Your instructions: Reproduce the records below exactly; the images should not appear.

Scene change data:
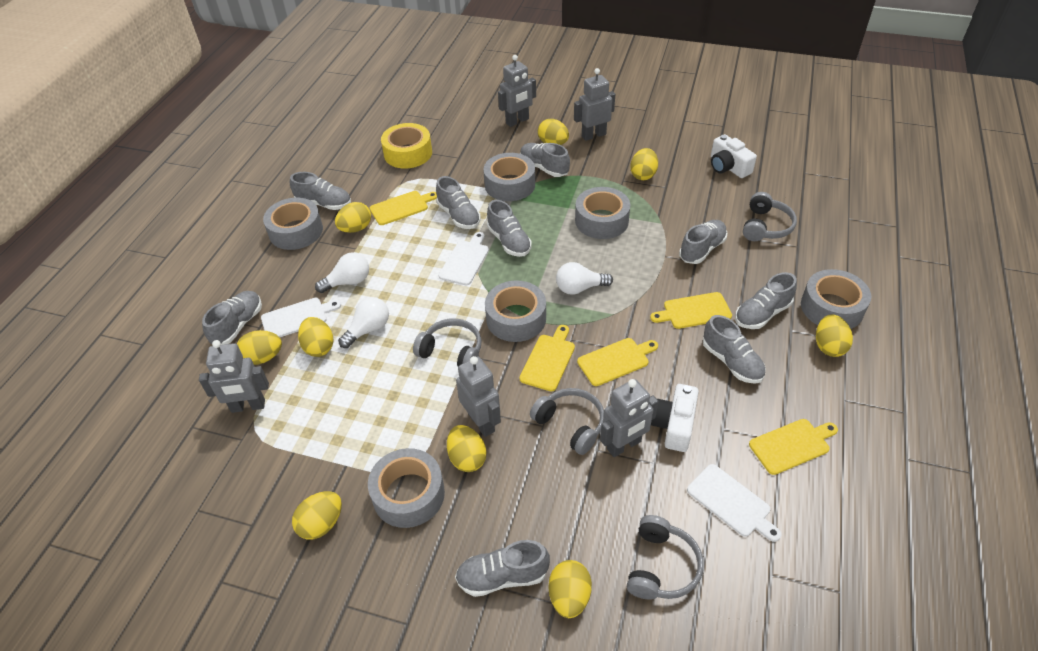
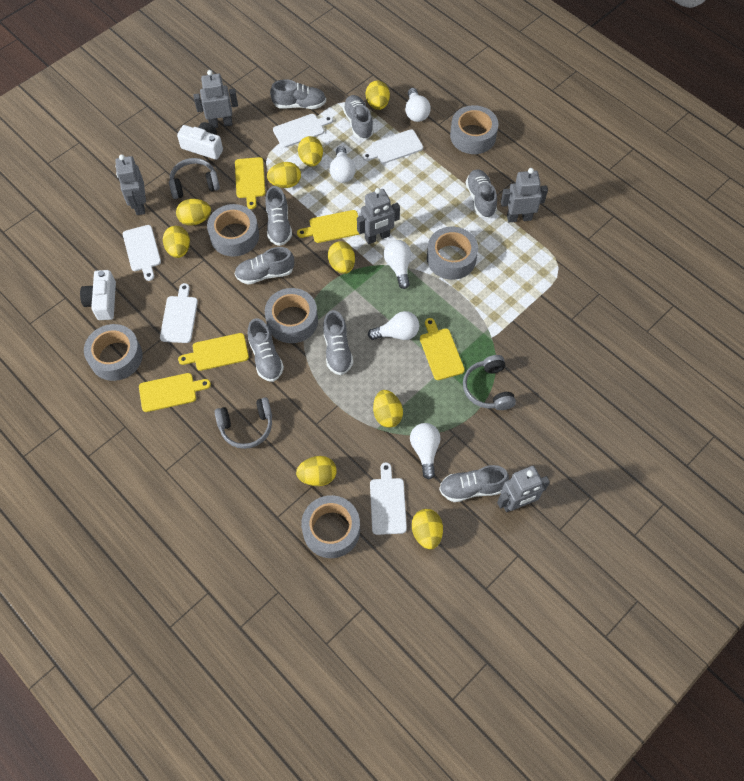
grey headphones: 4 -> 3
grey shoe: 9 -> 8
white cutting board: 3 -> 5
white light bulb: 3 -> 5
yellow tape: 1 -> 0

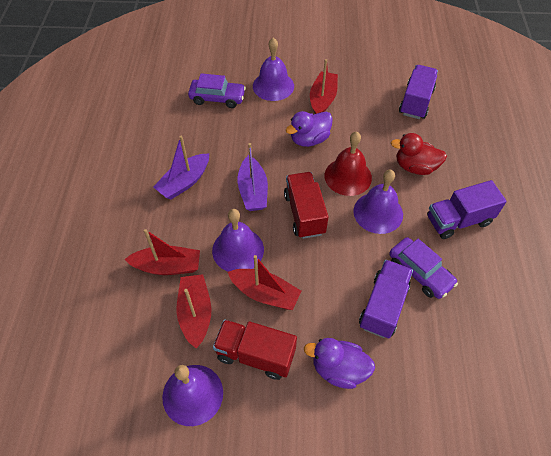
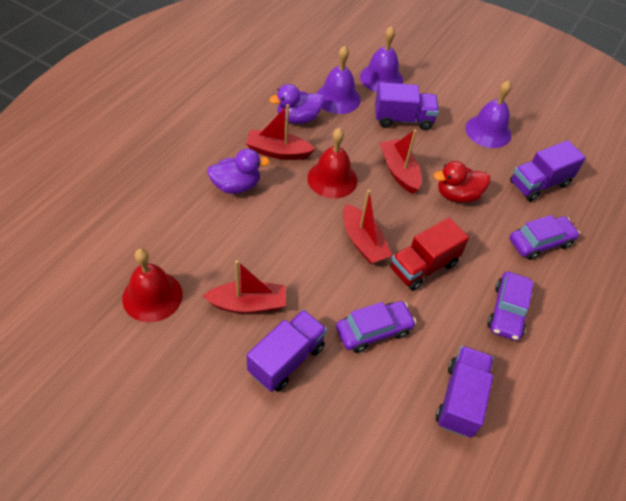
purple bell: 4 -> 3
purple boat: 2 -> 0
purple car: 2 -> 3
purple truck: 3 -> 4
red bell: 1 -> 2
red truck: 2 -> 1

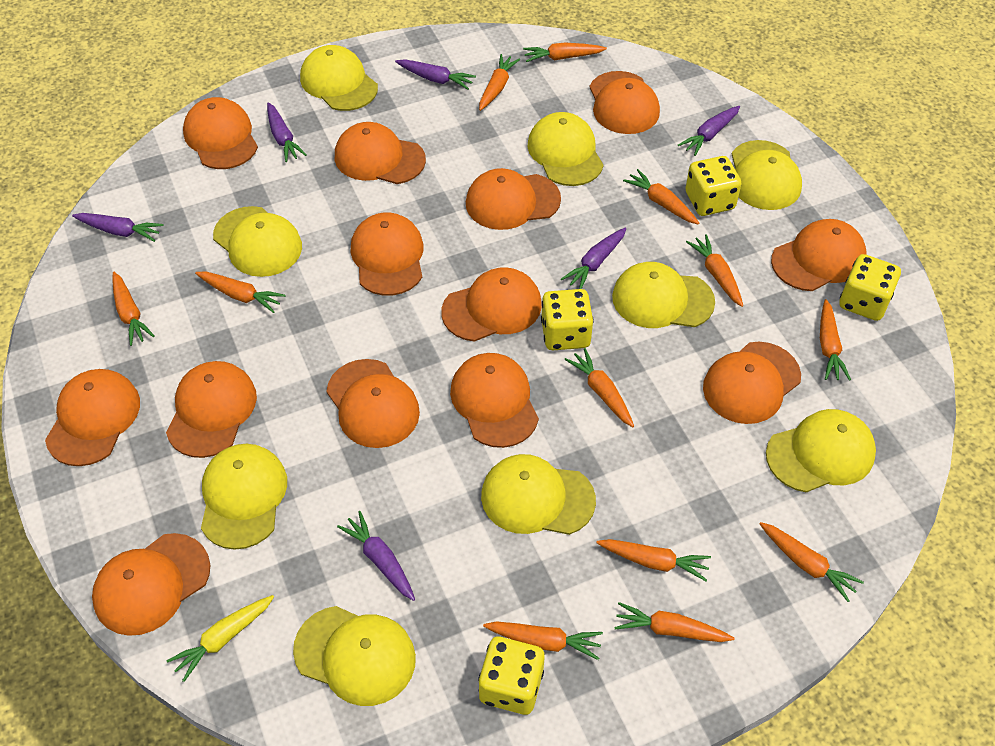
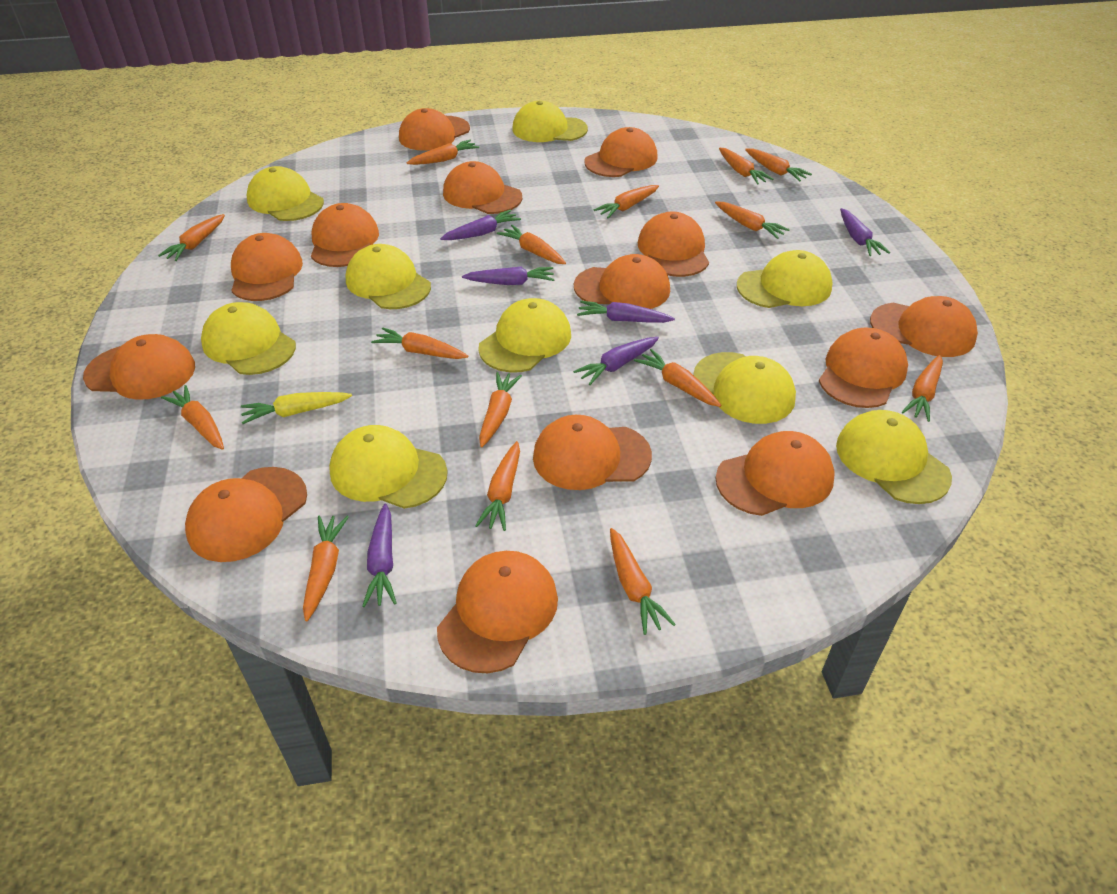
orange cap: 13 -> 14
orange carrot: 12 -> 15
yellow dice: 4 -> 0

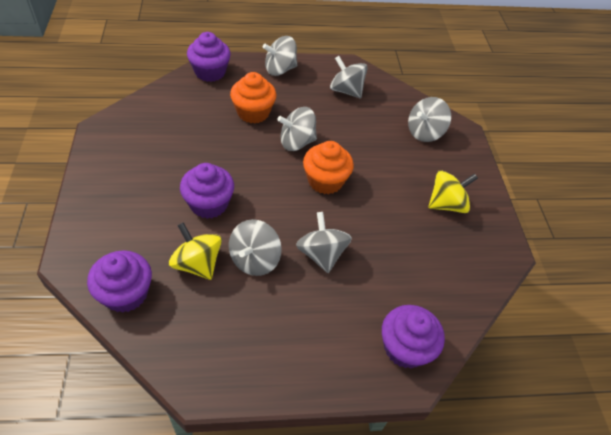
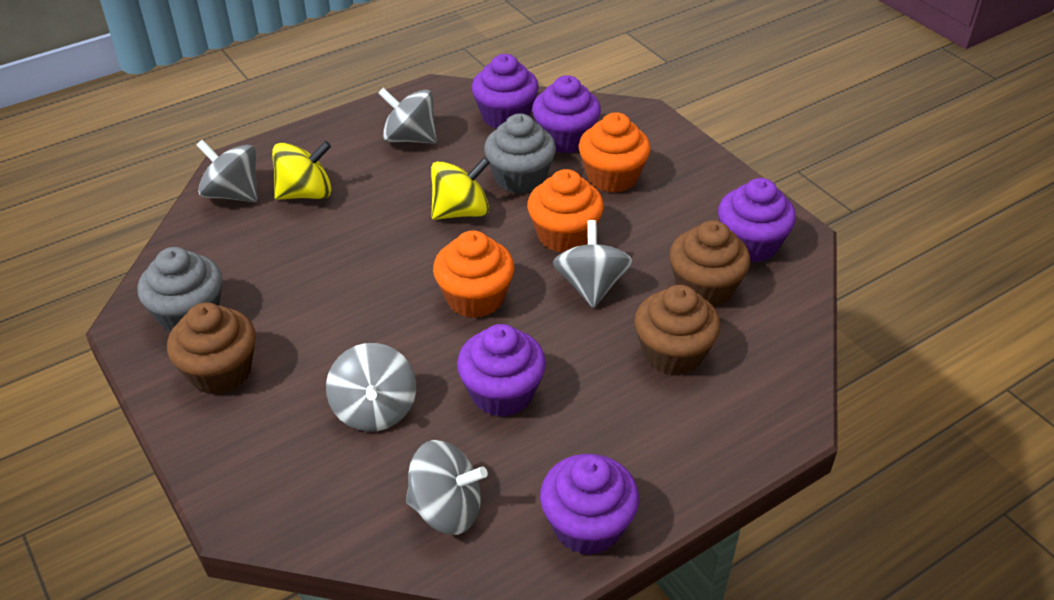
brown cupcake: 0 -> 3
grey cupcake: 0 -> 2
grey spinning top: 6 -> 5
orange cupcake: 2 -> 3
purple cupcake: 4 -> 5

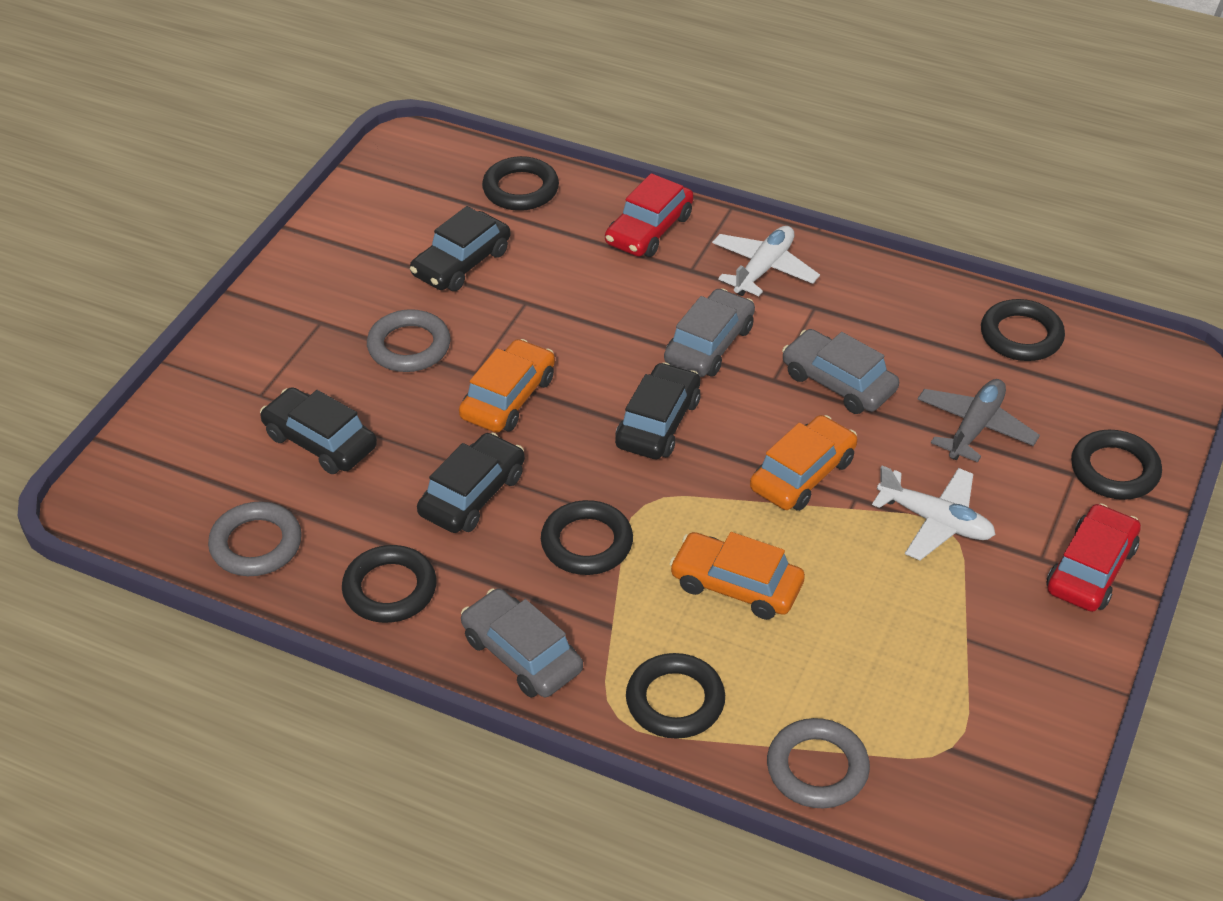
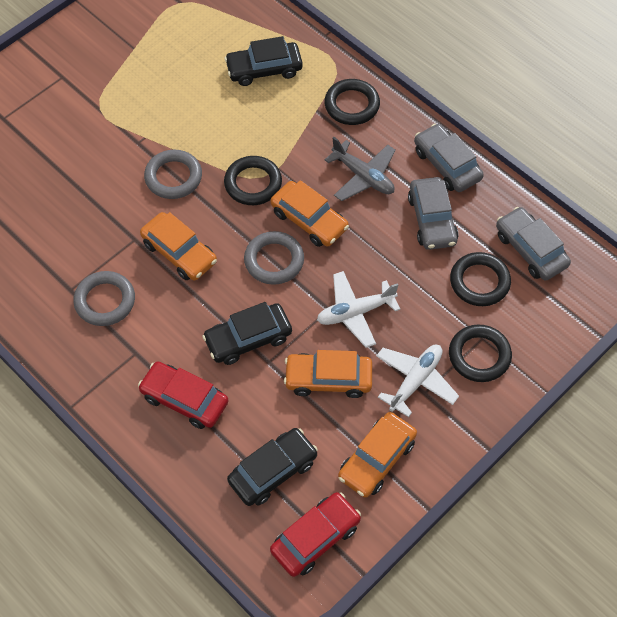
black car: 4 -> 3
black ring: 6 -> 4
orange car: 3 -> 4

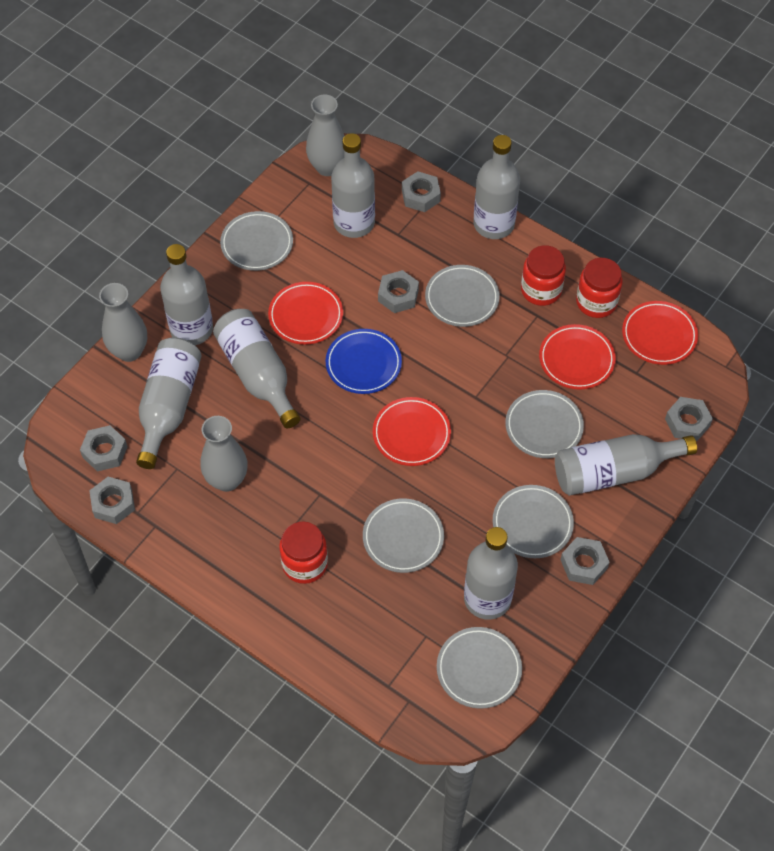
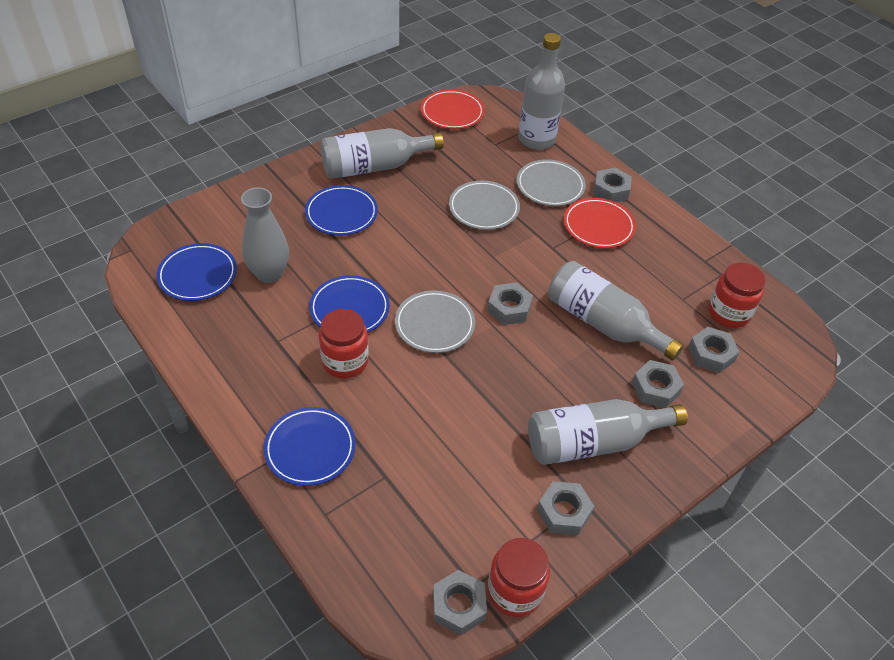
blue plate: 1 -> 4
grey bottle: 7 -> 4
grey plate: 6 -> 3
grey vase: 3 -> 1
red plate: 4 -> 2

Output of the task:
grey headphones: 4 -> 3
grey shoe: 9 -> 8
white cutting board: 3 -> 5
white light bulb: 3 -> 5
yellow tape: 1 -> 0

purple bell: 4 -> 3
purple boat: 2 -> 0
purple car: 2 -> 3
purple truck: 3 -> 4
red bell: 1 -> 2
red truck: 2 -> 1

orange cap: 13 -> 14
orange carrot: 12 -> 15
yellow dice: 4 -> 0

brown cupcake: 0 -> 3
grey cupcake: 0 -> 2
grey spinning top: 6 -> 5
orange cupcake: 2 -> 3
purple cupcake: 4 -> 5

black car: 4 -> 3
black ring: 6 -> 4
orange car: 3 -> 4

blue plate: 1 -> 4
grey bottle: 7 -> 4
grey plate: 6 -> 3
grey vase: 3 -> 1
red plate: 4 -> 2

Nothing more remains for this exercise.